Entries supplied START

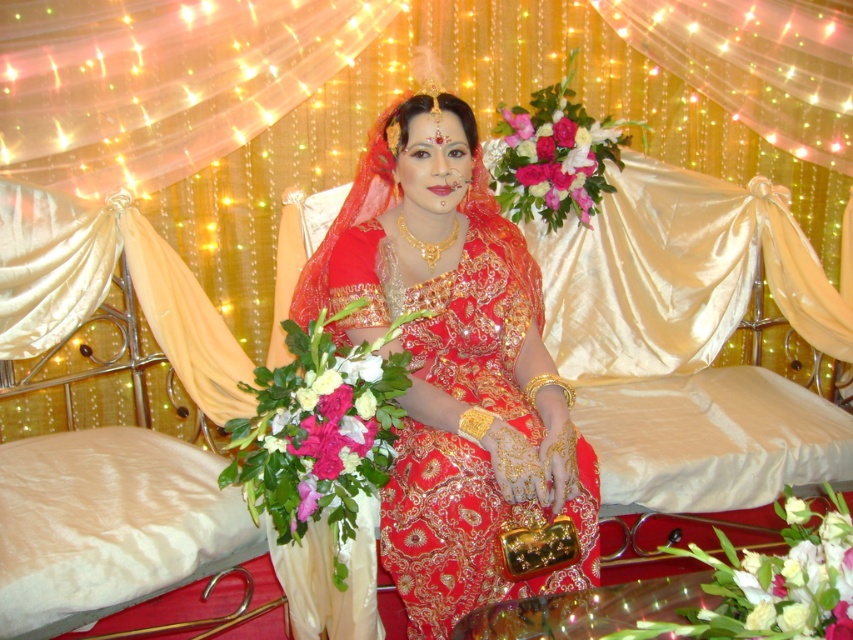
Question: Does pink silk flower at center have a larger size compared to pink silk bouquet at center?

Choices:
 (A) no
 (B) yes

Answer: (B)

Question: Which object appears closest to the camera in this image?

Choices:
 (A) pink silk bouquet at center
 (B) matte gold jewelry at center
 (C) pink silk flower at center

Answer: (B)

Question: Based on their relative distances, which object is farther from the pink silk bouquet at center?

Choices:
 (A) matte gold jewelry at center
 (B) pink silk flower at center

Answer: (B)

Question: Observing the image, what is the correct spatial positioning of matte gold jewelry at center in reference to pink silk bouquet at center?

Choices:
 (A) below
 (B) above

Answer: (A)

Question: Which point is closer to the camera?

Choices:
 (A) (525, 205)
 (B) (492, 196)

Answer: (B)

Question: Does matte gold jewelry at center lie in front of pink silk flower at center?

Choices:
 (A) yes
 (B) no

Answer: (A)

Entries supplied END

Problem to solve - Rewrite the listing above with every "matte gold jewelry" changed to "brushed gold jewelry" and nothing else altered. Omit the picture.

Exercise answer -
Question: Does pink silk flower at center have a larger size compared to pink silk bouquet at center?

Choices:
 (A) no
 (B) yes

Answer: (B)

Question: Which object appears closest to the camera in this image?

Choices:
 (A) pink silk bouquet at center
 (B) brushed gold jewelry at center
 (C) pink silk flower at center

Answer: (B)

Question: Based on their relative distances, which object is farther from the pink silk bouquet at center?

Choices:
 (A) brushed gold jewelry at center
 (B) pink silk flower at center

Answer: (B)

Question: Observing the image, what is the correct spatial positioning of brushed gold jewelry at center in reference to pink silk bouquet at center?

Choices:
 (A) below
 (B) above

Answer: (A)

Question: Which point is closer to the camera?

Choices:
 (A) (525, 205)
 (B) (492, 196)

Answer: (B)

Question: Does brushed gold jewelry at center lie in front of pink silk flower at center?

Choices:
 (A) yes
 (B) no

Answer: (A)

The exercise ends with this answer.